_WHAT YOU HAVE TO DO_
Copy each line from the listing below where the word "DGND" shows up.

=== SUPPLIED MATERIAL ===

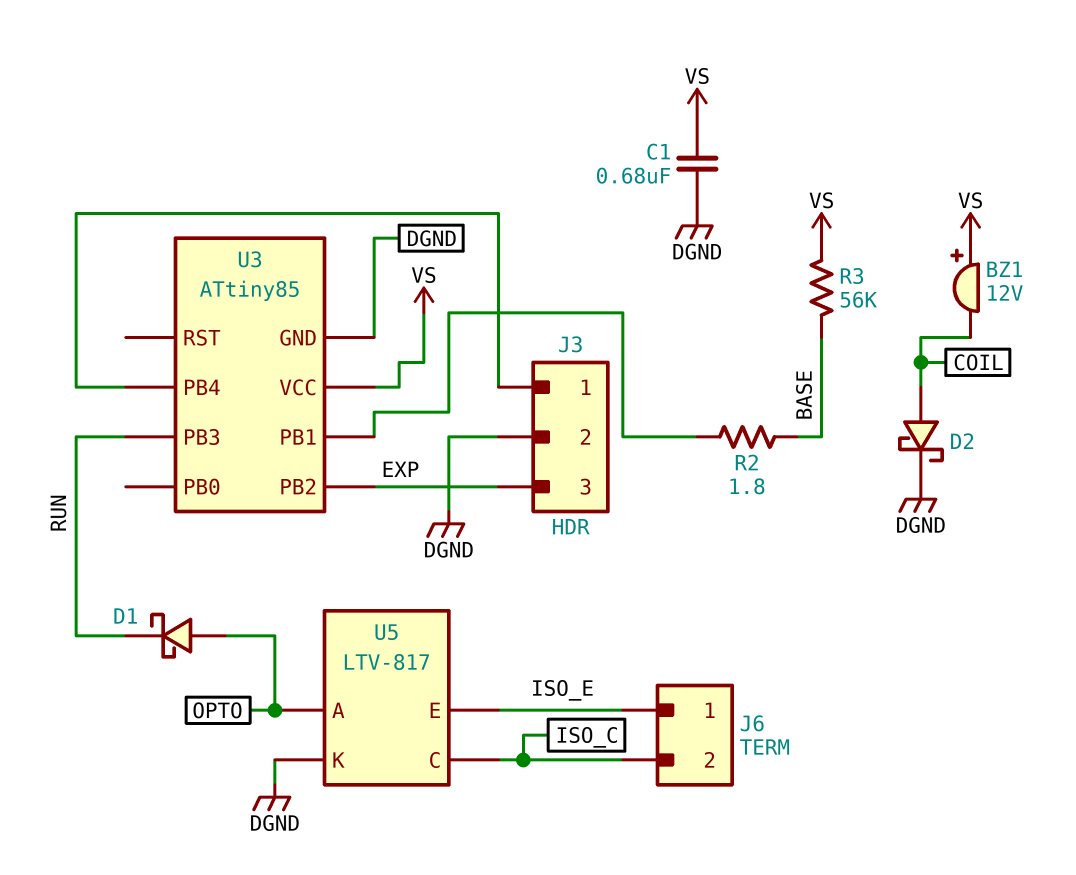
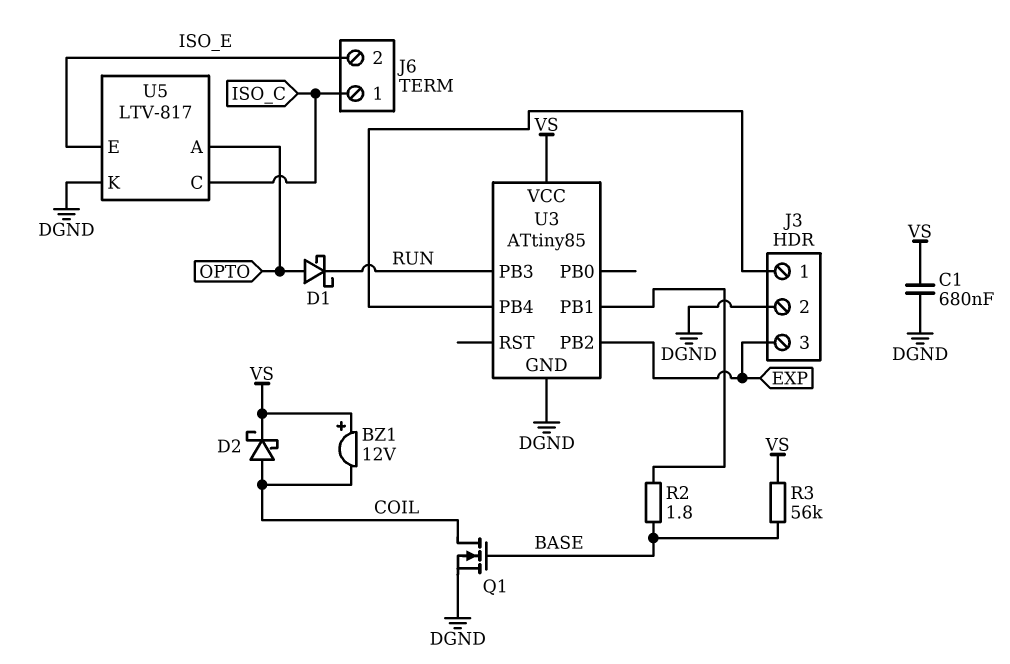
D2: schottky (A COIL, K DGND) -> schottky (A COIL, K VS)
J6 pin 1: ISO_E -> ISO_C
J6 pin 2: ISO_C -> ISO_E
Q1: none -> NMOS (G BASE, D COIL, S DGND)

===
=== SUPPLIED MATERIAL ===

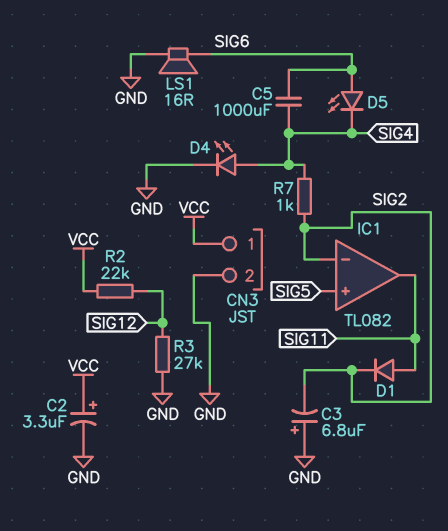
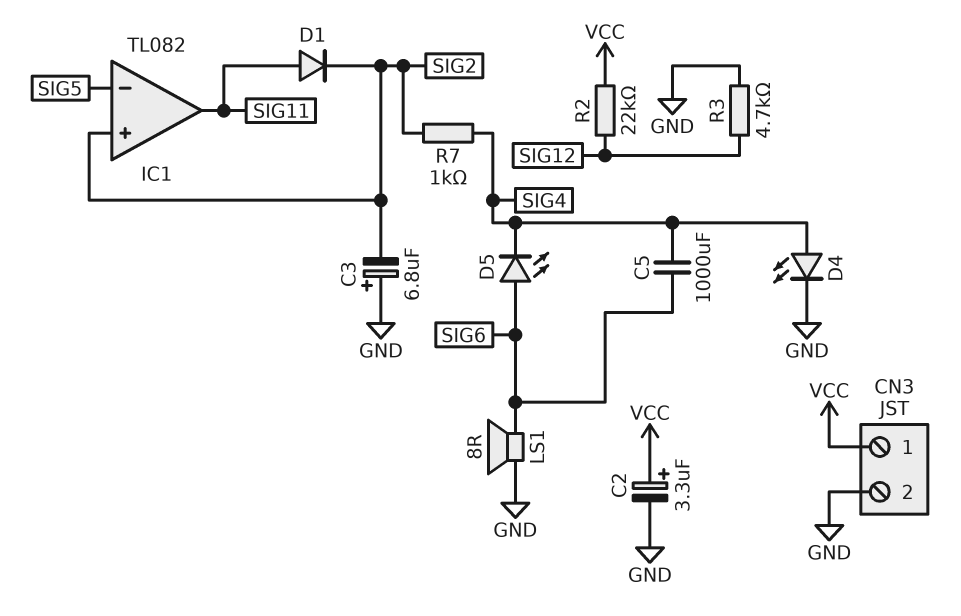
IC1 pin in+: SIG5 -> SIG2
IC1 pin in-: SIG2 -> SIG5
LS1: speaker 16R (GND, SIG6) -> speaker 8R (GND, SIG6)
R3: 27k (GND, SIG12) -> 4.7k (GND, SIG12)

===

_ANSWER BOX_
D2: schottky (A COIL, K DGND) -> schottky (A COIL, K VS)
Q1: none -> NMOS (G BASE, D COIL, S DGND)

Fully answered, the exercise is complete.